-- Records for the task follows --
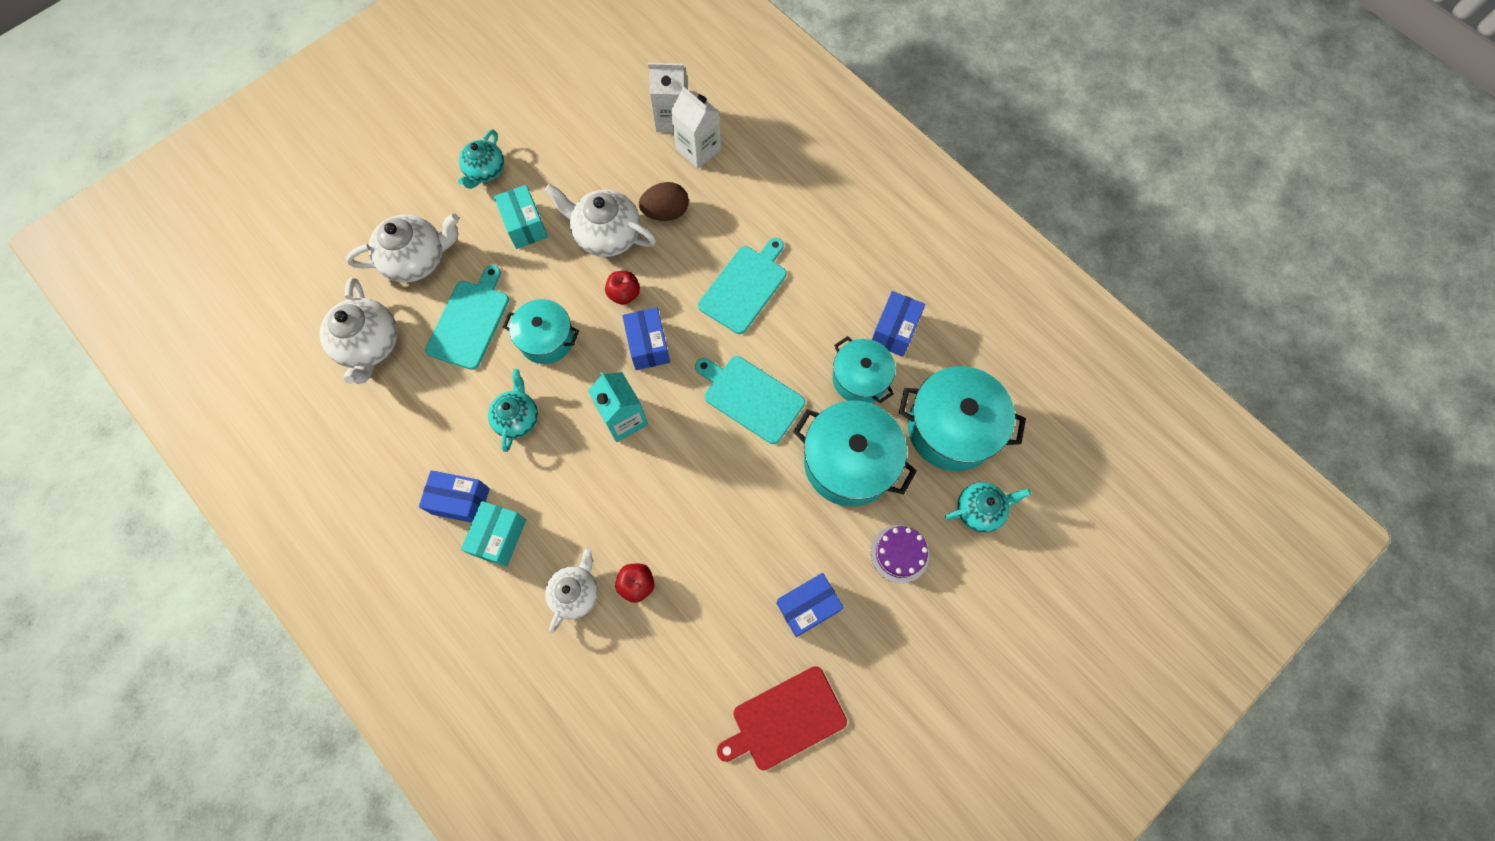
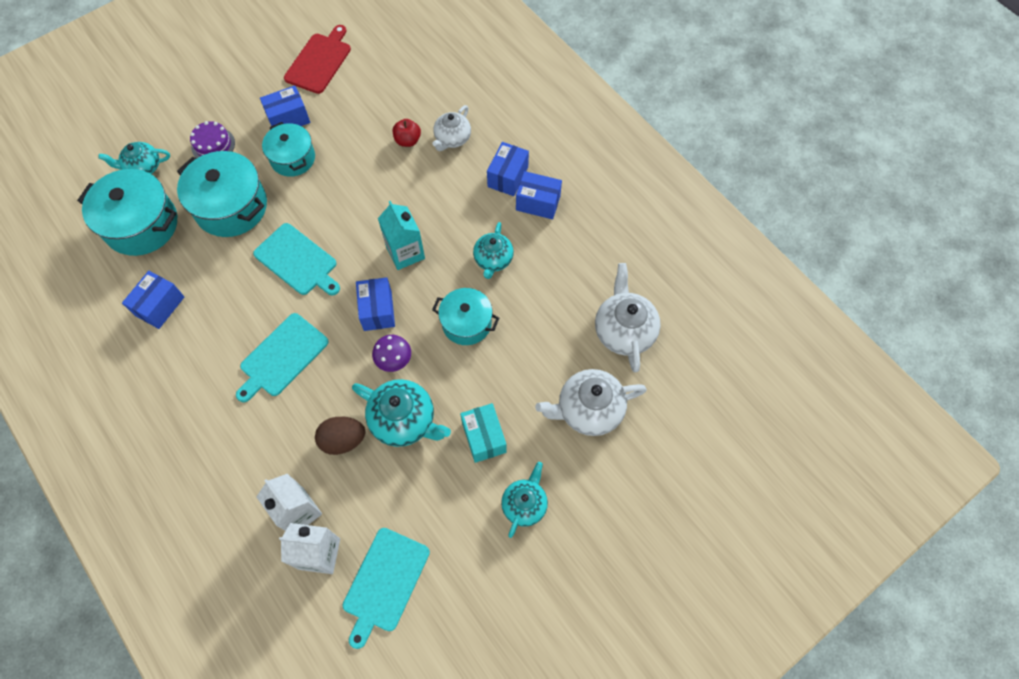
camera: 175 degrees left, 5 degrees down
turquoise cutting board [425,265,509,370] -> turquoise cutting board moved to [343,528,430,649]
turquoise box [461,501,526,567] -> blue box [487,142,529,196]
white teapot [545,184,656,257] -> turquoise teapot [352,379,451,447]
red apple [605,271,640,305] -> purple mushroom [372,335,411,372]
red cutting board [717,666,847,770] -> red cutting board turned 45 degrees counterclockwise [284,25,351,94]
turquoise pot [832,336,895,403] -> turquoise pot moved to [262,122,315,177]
-- Records for the task concluded --
**Written task**
Exact repetition of the data is needed, with no images retained.

**Final answer**
camera: 175 degrees left, 5 degrees down
turquoise cutting board [425,265,509,370] -> turquoise cutting board moved to [343,528,430,649]
turquoise box [461,501,526,567] -> blue box [487,142,529,196]
white teapot [545,184,656,257] -> turquoise teapot [352,379,451,447]
red apple [605,271,640,305] -> purple mushroom [372,335,411,372]
red cutting board [717,666,847,770] -> red cutting board turned 45 degrees counterclockwise [284,25,351,94]
turquoise pot [832,336,895,403] -> turquoise pot moved to [262,122,315,177]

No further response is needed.